_TASK TO COMPLETE_
Copy out the data below verbatim.

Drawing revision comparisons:

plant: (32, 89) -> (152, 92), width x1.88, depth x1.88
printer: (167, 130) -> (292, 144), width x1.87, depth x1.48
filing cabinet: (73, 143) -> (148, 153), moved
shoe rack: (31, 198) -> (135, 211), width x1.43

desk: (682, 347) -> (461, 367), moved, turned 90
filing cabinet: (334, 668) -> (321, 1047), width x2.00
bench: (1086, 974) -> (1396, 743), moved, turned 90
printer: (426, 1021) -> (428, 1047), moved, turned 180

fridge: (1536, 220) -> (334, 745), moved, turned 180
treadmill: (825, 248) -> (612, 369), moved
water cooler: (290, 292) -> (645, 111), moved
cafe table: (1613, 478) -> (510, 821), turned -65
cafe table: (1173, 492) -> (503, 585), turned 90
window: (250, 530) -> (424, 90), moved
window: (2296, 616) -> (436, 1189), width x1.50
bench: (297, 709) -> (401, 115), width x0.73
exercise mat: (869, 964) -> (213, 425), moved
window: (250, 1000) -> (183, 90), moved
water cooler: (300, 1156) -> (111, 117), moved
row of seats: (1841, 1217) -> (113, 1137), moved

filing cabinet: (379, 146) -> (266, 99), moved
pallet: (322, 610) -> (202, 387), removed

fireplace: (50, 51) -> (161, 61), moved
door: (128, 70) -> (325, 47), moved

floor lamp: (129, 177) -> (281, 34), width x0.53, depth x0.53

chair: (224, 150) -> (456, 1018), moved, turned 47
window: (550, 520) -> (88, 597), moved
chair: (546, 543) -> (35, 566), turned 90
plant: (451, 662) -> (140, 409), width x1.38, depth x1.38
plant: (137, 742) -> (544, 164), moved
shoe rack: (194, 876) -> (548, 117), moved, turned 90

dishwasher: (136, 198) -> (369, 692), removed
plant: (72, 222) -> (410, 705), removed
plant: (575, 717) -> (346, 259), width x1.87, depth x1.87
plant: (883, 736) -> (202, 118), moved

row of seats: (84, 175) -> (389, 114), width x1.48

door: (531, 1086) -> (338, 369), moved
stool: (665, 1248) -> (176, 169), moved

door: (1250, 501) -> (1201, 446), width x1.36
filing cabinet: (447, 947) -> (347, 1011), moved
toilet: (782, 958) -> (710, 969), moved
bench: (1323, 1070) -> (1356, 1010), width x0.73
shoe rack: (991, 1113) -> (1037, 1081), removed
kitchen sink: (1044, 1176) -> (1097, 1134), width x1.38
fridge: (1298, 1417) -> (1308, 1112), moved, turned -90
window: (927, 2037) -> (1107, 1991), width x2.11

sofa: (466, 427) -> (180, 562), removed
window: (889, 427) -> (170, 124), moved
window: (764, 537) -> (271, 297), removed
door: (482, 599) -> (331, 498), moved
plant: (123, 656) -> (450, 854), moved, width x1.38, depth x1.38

_SOLUTION FOR THIS PROBLEM_
plant: (32, 89) -> (152, 92), width x1.88, depth x1.88
printer: (167, 130) -> (292, 144), width x1.87, depth x1.48
filing cabinet: (73, 143) -> (148, 153), moved
shoe rack: (31, 198) -> (135, 211), width x1.43

desk: (682, 347) -> (461, 367), moved, turned 90
filing cabinet: (334, 668) -> (321, 1047), width x2.00
bench: (1086, 974) -> (1396, 743), moved, turned 90
printer: (426, 1021) -> (428, 1047), moved, turned 180

fridge: (1536, 220) -> (334, 745), moved, turned 180
treadmill: (825, 248) -> (612, 369), moved
water cooler: (290, 292) -> (645, 111), moved
cafe table: (1613, 478) -> (510, 821), turned -65
cafe table: (1173, 492) -> (503, 585), turned 90
window: (250, 530) -> (424, 90), moved
window: (2296, 616) -> (436, 1189), width x1.50
bench: (297, 709) -> (401, 115), width x0.73
exercise mat: (869, 964) -> (213, 425), moved
window: (250, 1000) -> (183, 90), moved
water cooler: (300, 1156) -> (111, 117), moved
row of seats: (1841, 1217) -> (113, 1137), moved

filing cabinet: (379, 146) -> (266, 99), moved
pallet: (322, 610) -> (202, 387), removed

fireplace: (50, 51) -> (161, 61), moved
door: (128, 70) -> (325, 47), moved

floor lamp: (129, 177) -> (281, 34), width x0.53, depth x0.53

chair: (224, 150) -> (456, 1018), moved, turned 47
window: (550, 520) -> (88, 597), moved
chair: (546, 543) -> (35, 566), turned 90
plant: (451, 662) -> (140, 409), width x1.38, depth x1.38
plant: (137, 742) -> (544, 164), moved
shoe rack: (194, 876) -> (548, 117), moved, turned 90

dishwasher: (136, 198) -> (369, 692), removed
plant: (72, 222) -> (410, 705), removed
plant: (575, 717) -> (346, 259), width x1.87, depth x1.87
plant: (883, 736) -> (202, 118), moved

row of seats: (84, 175) -> (389, 114), width x1.48

door: (531, 1086) -> (338, 369), moved
stool: (665, 1248) -> (176, 169), moved

door: (1250, 501) -> (1201, 446), width x1.36
filing cabinet: (447, 947) -> (347, 1011), moved
toilet: (782, 958) -> (710, 969), moved
bench: (1323, 1070) -> (1356, 1010), width x0.73
shoe rack: (991, 1113) -> (1037, 1081), removed
kitchen sink: (1044, 1176) -> (1097, 1134), width x1.38
fridge: (1298, 1417) -> (1308, 1112), moved, turned -90
window: (927, 2037) -> (1107, 1991), width x2.11

sofa: (466, 427) -> (180, 562), removed
window: (889, 427) -> (170, 124), moved
window: (764, 537) -> (271, 297), removed
door: (482, 599) -> (331, 498), moved
plant: (123, 656) -> (450, 854), moved, width x1.38, depth x1.38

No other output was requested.